§ **TASK DESCRIPTION**: Using the data that follows, output only the lines from the line with "grey plate A2 level" up to and including the line with "black brick G4", exactly, leaving pictures aside.

§ **DATASET EXCERPTS**:
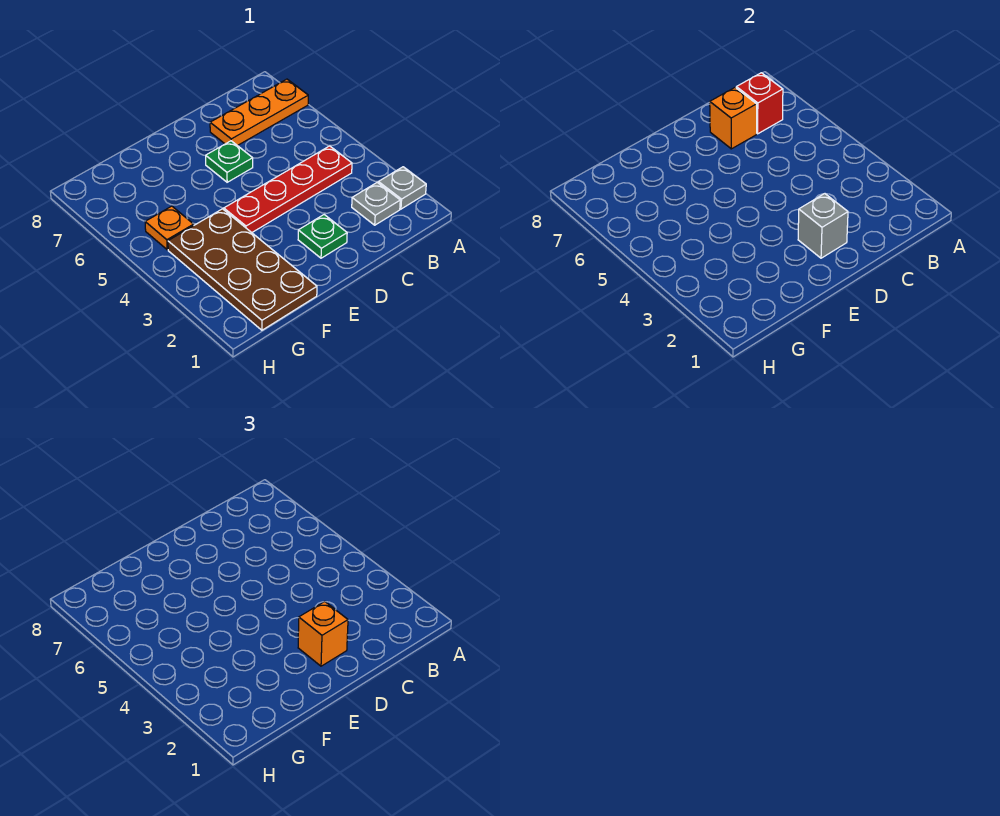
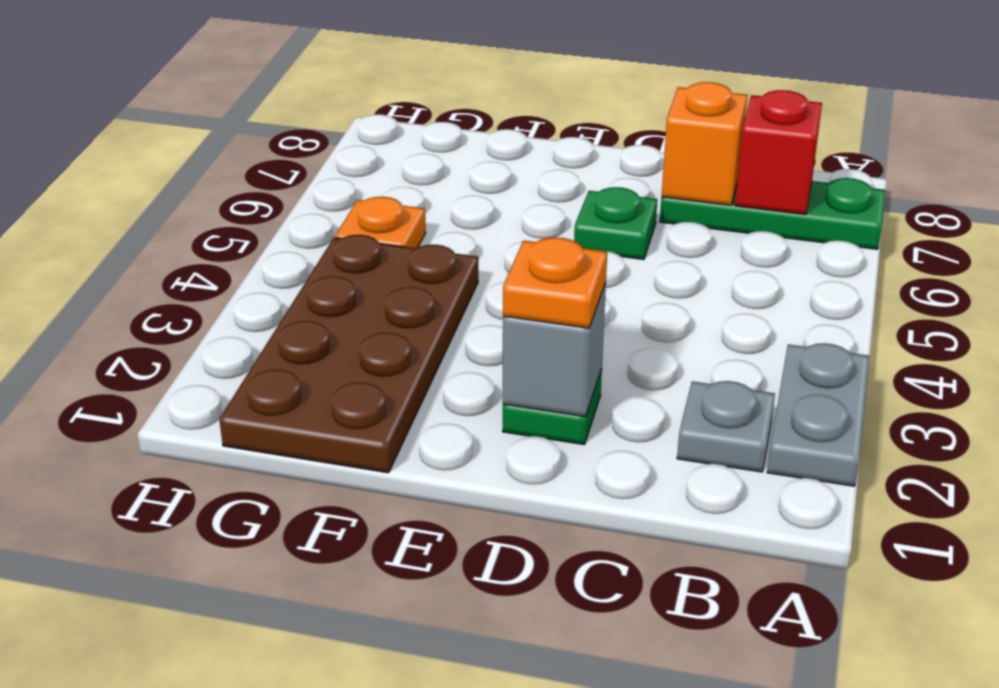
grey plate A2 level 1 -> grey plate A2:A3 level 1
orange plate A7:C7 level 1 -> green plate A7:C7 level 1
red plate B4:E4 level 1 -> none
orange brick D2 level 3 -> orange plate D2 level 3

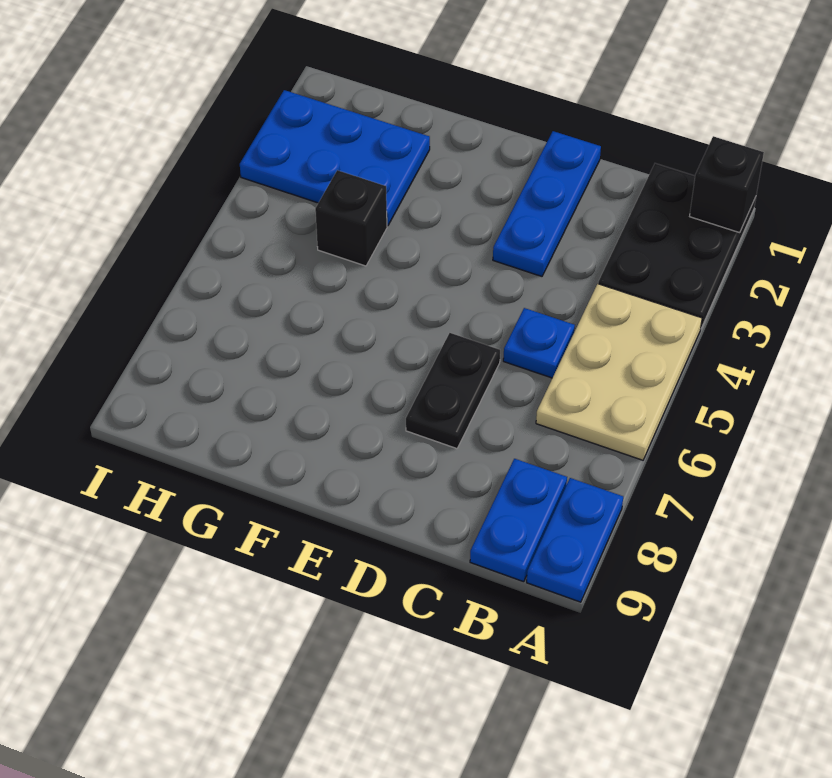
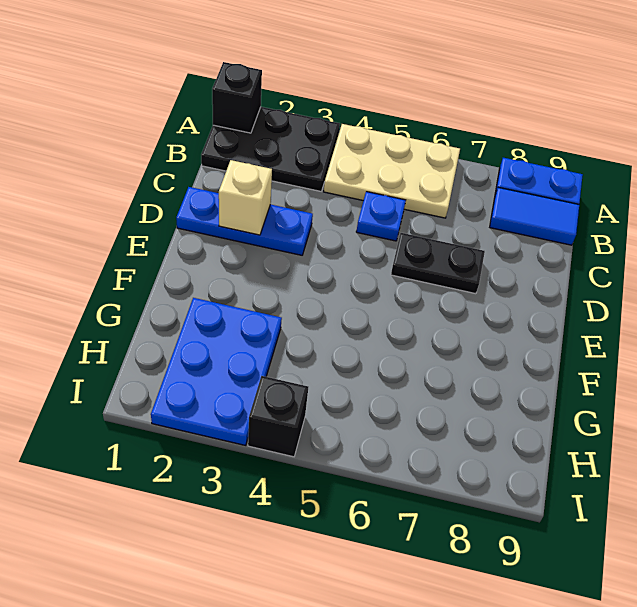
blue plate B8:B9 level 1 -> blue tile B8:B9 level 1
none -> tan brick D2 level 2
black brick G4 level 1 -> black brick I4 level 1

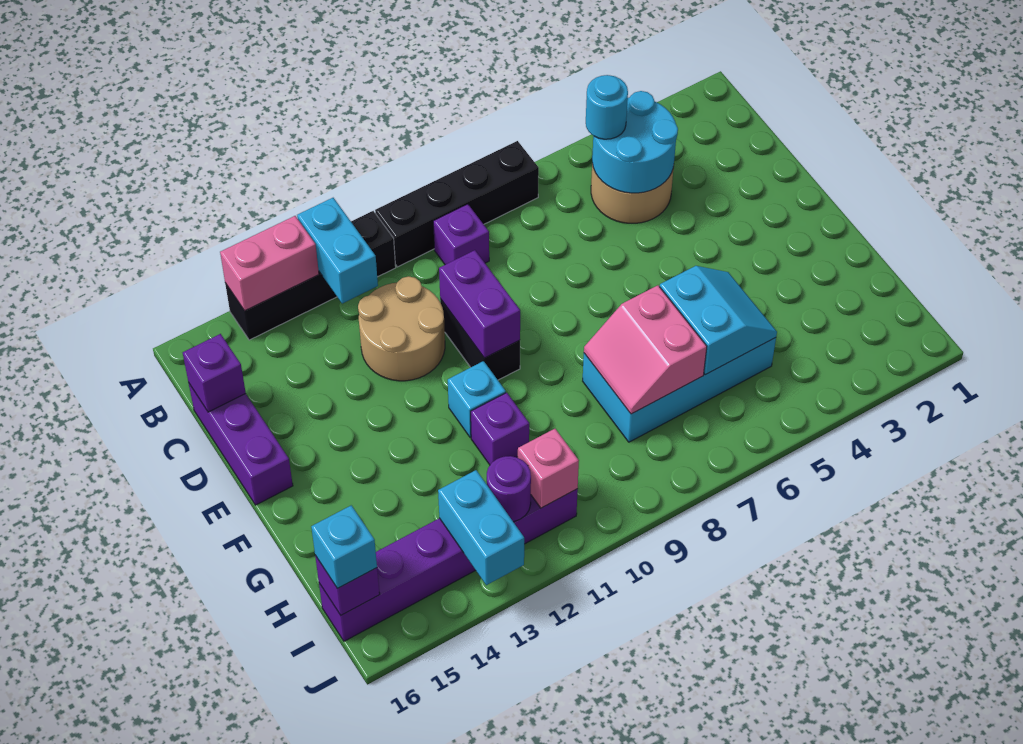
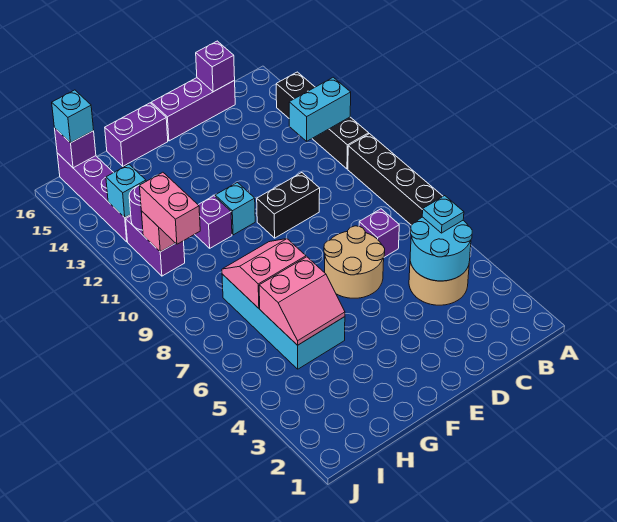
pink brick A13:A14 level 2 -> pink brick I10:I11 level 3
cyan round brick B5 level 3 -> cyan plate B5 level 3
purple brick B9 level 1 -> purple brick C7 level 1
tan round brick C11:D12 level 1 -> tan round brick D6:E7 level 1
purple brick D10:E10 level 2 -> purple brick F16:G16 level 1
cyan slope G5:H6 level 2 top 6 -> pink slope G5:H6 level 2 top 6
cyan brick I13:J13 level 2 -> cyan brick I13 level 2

* * *

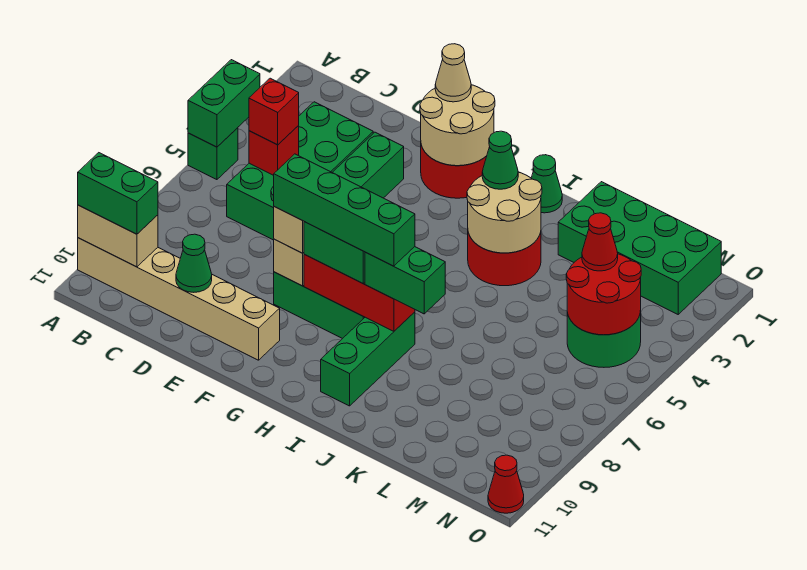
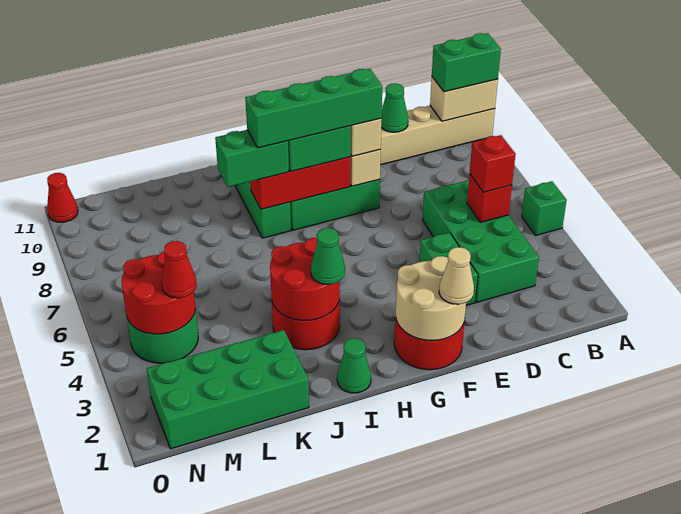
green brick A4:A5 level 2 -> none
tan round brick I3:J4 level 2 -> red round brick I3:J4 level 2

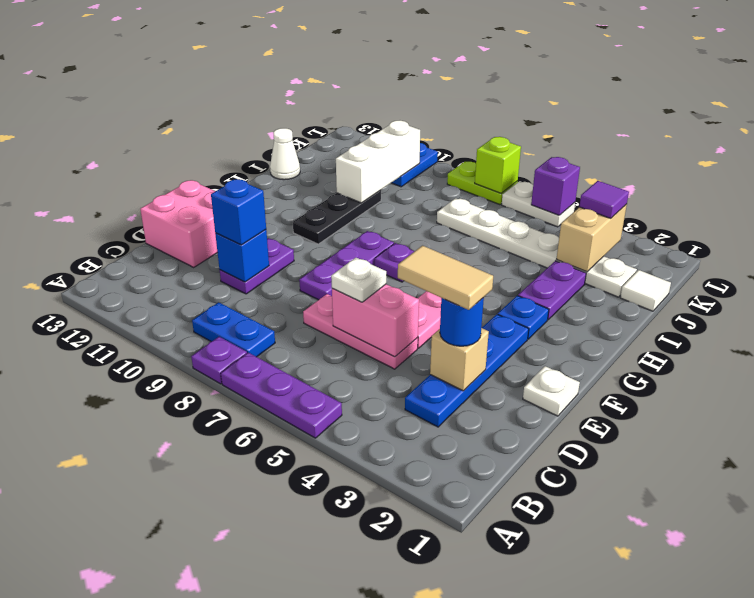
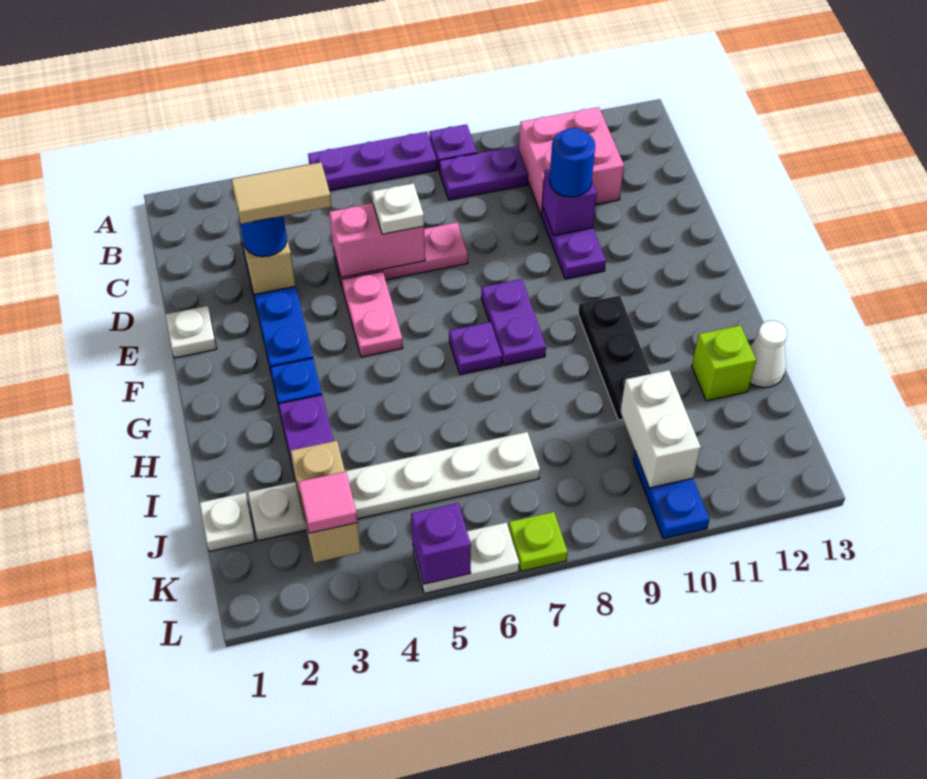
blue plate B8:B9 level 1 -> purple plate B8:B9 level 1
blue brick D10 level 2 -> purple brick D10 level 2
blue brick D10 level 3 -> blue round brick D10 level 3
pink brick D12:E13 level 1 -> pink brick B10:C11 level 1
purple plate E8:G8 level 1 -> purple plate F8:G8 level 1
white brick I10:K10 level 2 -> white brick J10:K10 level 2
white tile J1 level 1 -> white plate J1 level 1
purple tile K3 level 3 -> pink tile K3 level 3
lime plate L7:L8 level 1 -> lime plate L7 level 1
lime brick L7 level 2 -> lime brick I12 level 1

§ **RESULT OF THE TASK**:
grey plate A2 level 1 -> grey plate A2:A3 level 1
orange plate A7:C7 level 1 -> green plate A7:C7 level 1
red plate B4:E4 level 1 -> none
orange brick D2 level 3 -> orange plate D2 level 3

blue plate B8:B9 level 1 -> blue tile B8:B9 level 1
none -> tan brick D2 level 2
black brick G4 level 1 -> black brick I4 level 1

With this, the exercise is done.